*** Data section Section Begins ***

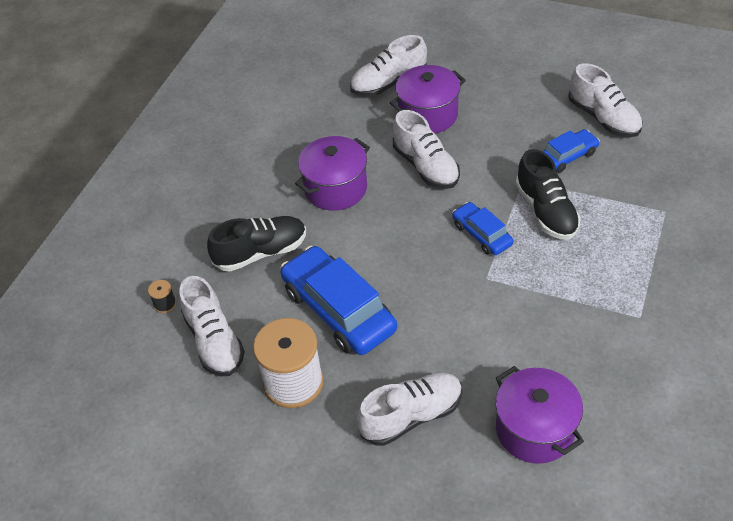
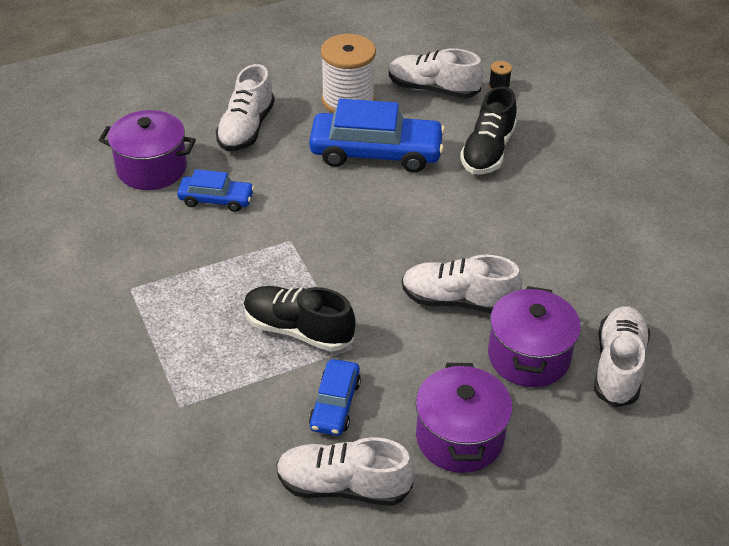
camera: 130 degrees right, 5 degrees down
purple pot [295,136,370,211] -> purple pot moved to [416,363,512,473]
blue car [452,202,513,255] -> blue car moved to [177,169,254,212]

*** Data section Section Ends ***

Task details - Please repeat the listing above word for word, with the pictures removed.

Expected answer -
camera: 130 degrees right, 5 degrees down
purple pot [295,136,370,211] -> purple pot moved to [416,363,512,473]
blue car [452,202,513,255] -> blue car moved to [177,169,254,212]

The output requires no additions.